**ABOUT THIS EXERCISE**
In the records that follow, show each line where the word "button" is present.

[Stored items from a collection]
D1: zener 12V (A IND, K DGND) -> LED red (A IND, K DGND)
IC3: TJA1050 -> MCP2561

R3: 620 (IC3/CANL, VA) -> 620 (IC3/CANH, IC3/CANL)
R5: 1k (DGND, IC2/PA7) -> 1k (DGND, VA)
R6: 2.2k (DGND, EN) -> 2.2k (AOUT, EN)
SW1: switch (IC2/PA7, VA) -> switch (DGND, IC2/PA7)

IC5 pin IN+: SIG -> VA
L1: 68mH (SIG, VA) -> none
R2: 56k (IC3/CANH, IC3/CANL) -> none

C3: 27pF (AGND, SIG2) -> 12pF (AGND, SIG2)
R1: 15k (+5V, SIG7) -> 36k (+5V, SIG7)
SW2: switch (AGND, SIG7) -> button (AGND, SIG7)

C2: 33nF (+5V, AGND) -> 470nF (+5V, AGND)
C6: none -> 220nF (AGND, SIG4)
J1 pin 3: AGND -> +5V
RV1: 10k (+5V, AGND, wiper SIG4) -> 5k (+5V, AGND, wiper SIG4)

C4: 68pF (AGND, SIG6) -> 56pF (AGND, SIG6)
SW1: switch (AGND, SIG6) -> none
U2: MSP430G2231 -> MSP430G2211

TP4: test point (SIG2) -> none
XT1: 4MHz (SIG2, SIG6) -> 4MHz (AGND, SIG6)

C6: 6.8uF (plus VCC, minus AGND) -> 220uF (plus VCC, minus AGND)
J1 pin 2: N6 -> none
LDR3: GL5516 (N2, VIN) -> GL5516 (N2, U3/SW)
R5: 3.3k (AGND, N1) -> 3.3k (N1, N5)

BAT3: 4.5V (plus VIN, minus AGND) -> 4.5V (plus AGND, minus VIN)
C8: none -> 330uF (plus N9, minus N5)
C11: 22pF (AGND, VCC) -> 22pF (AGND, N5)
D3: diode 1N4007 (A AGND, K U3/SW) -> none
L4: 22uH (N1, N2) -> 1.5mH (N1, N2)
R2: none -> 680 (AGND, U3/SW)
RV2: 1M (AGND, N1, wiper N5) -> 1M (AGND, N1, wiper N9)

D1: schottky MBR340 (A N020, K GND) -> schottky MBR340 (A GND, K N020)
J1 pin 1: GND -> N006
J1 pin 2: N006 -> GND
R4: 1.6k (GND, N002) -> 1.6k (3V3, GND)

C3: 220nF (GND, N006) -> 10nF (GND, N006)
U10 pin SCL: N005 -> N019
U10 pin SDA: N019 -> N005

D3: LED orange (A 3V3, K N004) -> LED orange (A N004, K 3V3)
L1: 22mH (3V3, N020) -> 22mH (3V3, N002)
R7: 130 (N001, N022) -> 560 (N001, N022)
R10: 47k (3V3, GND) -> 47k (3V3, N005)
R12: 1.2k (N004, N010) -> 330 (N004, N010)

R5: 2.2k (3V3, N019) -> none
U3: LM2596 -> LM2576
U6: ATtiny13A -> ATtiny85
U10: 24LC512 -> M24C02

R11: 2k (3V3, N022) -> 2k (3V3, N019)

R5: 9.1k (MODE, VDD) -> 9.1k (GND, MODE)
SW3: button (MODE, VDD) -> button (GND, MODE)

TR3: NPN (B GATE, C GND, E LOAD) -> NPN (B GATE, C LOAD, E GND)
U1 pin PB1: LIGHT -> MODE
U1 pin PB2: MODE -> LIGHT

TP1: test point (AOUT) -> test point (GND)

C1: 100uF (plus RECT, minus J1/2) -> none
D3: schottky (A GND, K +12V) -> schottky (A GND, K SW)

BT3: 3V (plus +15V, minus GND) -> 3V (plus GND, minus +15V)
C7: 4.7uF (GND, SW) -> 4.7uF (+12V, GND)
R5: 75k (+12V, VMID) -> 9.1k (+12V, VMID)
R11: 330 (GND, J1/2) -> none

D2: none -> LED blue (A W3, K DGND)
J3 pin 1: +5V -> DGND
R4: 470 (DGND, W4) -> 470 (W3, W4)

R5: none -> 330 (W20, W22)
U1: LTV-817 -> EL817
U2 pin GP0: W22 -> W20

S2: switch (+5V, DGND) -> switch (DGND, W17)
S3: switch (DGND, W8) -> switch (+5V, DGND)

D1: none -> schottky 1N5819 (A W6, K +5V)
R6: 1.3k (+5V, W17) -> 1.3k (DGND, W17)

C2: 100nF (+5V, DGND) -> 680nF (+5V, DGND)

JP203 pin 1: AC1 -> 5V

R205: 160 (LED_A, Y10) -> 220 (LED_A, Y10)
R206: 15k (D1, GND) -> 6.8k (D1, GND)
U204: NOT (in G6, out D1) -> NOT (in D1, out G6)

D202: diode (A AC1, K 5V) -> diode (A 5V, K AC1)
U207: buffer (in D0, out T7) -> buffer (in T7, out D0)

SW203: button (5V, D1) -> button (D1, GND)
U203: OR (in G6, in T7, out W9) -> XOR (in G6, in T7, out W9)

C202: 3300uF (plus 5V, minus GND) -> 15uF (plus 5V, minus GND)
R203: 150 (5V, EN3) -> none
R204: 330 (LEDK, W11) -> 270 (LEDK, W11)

**EXPECTED ANSWER**
SW2: switch (AGND, SIG7) -> button (AGND, SIG7)
SW3: button (MODE, VDD) -> button (GND, MODE)
SW203: button (5V, D1) -> button (D1, GND)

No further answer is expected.